* _Brief_:
All that is wanted is a word-for-word copy of the data from its first line to the line containing "grey calculator: 3 -> 8", both included.

(Stored records)
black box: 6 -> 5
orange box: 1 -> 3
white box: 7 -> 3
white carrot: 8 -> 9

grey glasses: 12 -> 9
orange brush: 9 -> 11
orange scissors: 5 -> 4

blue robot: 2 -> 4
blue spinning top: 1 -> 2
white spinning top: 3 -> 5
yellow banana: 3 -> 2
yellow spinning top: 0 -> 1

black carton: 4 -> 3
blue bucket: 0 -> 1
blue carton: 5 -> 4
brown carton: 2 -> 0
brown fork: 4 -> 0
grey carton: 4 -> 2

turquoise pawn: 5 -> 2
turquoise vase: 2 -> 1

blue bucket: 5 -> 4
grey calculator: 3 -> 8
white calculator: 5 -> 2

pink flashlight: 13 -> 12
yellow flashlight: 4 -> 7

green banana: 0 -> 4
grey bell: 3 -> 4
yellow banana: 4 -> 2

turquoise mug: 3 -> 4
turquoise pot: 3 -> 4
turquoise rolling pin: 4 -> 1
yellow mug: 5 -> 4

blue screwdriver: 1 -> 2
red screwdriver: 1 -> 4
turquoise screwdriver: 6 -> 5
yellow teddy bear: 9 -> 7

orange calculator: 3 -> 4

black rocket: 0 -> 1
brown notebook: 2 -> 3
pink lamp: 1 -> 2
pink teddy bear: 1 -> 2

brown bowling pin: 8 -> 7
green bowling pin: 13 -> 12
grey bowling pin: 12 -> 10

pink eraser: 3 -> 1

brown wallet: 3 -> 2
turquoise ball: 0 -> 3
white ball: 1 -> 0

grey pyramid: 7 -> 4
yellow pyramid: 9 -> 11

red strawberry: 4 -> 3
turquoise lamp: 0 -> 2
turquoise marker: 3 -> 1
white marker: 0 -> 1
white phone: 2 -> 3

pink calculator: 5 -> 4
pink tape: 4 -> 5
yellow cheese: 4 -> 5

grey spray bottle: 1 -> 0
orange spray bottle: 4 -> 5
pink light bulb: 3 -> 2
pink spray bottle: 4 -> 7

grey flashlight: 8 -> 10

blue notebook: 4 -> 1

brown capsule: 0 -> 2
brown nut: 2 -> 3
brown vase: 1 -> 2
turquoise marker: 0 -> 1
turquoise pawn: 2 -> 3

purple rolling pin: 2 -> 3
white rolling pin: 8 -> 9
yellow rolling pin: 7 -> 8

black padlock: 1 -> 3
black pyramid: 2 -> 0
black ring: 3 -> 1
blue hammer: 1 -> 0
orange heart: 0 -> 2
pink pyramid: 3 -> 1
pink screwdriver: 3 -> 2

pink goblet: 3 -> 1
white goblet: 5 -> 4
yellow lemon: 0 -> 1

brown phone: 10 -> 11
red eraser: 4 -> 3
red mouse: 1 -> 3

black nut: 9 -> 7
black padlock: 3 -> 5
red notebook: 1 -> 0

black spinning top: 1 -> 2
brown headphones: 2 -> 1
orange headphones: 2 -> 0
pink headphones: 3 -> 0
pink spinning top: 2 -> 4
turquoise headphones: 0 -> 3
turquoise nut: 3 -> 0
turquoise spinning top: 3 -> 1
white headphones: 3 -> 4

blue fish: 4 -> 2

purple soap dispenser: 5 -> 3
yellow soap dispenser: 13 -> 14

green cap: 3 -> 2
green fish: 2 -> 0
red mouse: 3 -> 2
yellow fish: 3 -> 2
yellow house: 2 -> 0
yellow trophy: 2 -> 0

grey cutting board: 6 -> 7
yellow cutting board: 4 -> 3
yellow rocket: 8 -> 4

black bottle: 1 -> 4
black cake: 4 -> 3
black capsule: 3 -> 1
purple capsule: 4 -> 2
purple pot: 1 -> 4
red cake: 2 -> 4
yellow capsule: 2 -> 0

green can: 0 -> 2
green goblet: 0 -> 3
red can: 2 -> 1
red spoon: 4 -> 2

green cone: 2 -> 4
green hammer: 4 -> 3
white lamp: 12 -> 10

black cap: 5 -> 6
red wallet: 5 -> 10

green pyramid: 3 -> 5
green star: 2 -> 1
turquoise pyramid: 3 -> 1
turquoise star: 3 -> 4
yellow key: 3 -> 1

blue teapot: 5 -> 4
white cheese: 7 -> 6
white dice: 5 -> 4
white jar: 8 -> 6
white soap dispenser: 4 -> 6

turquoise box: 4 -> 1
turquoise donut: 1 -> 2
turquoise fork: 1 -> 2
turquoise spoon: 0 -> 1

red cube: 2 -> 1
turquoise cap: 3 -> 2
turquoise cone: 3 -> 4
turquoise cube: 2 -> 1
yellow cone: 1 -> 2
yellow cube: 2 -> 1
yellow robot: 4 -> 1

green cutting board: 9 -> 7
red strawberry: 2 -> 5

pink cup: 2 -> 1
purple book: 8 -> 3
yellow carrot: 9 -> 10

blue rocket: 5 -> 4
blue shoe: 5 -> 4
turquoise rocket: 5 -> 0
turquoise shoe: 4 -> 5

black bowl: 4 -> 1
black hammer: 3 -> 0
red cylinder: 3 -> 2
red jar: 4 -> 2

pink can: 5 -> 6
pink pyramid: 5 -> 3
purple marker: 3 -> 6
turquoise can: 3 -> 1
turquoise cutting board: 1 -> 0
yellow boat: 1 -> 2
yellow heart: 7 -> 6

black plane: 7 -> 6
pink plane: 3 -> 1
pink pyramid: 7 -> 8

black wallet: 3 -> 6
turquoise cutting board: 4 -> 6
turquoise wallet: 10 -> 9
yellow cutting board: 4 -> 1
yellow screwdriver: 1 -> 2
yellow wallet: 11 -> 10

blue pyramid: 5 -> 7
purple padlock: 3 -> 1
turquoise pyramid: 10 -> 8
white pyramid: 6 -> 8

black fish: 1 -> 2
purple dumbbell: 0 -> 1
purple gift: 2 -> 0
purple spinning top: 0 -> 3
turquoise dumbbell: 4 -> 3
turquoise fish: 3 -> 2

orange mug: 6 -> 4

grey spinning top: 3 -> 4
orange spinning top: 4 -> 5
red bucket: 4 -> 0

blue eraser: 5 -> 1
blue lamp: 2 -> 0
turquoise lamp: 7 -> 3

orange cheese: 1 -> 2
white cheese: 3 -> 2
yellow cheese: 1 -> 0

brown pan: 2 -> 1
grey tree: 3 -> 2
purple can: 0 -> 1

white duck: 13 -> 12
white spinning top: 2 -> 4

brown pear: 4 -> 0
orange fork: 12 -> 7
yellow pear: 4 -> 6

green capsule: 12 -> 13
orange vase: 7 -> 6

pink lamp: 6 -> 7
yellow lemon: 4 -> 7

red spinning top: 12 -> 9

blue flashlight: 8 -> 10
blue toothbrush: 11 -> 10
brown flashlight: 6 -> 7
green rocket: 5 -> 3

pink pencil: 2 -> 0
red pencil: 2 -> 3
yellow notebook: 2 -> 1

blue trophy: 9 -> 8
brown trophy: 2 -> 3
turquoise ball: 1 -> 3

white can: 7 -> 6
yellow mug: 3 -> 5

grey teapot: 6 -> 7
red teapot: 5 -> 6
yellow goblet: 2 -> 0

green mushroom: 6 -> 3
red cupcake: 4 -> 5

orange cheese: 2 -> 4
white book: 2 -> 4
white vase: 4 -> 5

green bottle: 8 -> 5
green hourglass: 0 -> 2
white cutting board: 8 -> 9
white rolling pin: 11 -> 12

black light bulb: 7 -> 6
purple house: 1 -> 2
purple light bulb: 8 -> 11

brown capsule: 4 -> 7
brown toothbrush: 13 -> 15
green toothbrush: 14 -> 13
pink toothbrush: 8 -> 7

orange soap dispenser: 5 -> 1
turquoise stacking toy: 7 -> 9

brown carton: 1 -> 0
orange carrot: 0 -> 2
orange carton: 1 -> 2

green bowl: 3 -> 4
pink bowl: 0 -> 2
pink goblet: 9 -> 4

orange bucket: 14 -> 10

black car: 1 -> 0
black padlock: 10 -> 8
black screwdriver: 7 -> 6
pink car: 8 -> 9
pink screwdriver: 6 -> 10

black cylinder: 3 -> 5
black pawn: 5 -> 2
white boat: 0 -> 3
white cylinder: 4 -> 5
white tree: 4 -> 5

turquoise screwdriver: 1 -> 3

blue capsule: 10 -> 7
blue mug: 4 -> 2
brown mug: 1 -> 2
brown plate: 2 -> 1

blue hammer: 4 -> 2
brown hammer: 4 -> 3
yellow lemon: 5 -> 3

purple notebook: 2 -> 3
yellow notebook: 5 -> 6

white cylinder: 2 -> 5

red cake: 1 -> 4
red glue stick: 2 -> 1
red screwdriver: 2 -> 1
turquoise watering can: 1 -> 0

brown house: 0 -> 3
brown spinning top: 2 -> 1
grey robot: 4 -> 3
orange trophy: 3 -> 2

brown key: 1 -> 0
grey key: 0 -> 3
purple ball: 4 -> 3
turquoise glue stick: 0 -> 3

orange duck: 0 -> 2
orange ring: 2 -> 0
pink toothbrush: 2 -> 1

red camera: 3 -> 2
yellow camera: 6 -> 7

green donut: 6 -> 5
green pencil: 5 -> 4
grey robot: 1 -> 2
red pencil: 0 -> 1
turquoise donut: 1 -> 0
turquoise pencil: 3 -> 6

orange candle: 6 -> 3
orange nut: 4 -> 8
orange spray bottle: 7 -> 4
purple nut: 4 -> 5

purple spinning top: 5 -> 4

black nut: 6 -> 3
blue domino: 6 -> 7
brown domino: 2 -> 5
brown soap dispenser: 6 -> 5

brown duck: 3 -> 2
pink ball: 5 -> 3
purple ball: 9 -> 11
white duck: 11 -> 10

* _Response to the exercise_:
black box: 6 -> 5
orange box: 1 -> 3
white box: 7 -> 3
white carrot: 8 -> 9

grey glasses: 12 -> 9
orange brush: 9 -> 11
orange scissors: 5 -> 4

blue robot: 2 -> 4
blue spinning top: 1 -> 2
white spinning top: 3 -> 5
yellow banana: 3 -> 2
yellow spinning top: 0 -> 1

black carton: 4 -> 3
blue bucket: 0 -> 1
blue carton: 5 -> 4
brown carton: 2 -> 0
brown fork: 4 -> 0
grey carton: 4 -> 2

turquoise pawn: 5 -> 2
turquoise vase: 2 -> 1

blue bucket: 5 -> 4
grey calculator: 3 -> 8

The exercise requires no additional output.